■ Your objective: On the basis of the records below, report how many lines contain the word "degrees". Nothing else should be given.

---------- Input for this task ----------

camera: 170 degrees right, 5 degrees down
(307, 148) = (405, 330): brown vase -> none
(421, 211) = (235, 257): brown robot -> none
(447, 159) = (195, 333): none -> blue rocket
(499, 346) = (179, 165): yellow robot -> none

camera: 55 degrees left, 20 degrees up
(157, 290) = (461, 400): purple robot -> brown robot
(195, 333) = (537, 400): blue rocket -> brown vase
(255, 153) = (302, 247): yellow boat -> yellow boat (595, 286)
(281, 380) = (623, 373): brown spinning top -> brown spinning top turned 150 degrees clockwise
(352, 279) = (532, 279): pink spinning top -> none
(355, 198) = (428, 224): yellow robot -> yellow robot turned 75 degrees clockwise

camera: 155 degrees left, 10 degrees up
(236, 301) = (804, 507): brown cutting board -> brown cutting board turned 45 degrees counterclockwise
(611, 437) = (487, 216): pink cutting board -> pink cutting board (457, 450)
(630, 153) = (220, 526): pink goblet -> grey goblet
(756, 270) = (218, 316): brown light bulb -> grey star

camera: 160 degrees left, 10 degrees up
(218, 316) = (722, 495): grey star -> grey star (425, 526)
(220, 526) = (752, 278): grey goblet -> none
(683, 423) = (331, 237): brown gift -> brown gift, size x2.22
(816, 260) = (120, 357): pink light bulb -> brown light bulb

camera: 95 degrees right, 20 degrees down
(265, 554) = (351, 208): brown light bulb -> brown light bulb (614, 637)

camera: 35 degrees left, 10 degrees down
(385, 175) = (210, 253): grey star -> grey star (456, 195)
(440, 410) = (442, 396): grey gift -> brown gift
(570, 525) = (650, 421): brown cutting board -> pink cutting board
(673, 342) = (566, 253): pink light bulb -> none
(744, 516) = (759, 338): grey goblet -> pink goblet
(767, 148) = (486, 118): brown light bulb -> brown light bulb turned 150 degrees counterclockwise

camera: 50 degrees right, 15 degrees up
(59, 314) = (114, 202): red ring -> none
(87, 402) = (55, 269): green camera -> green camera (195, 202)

----------

■ Solution: 11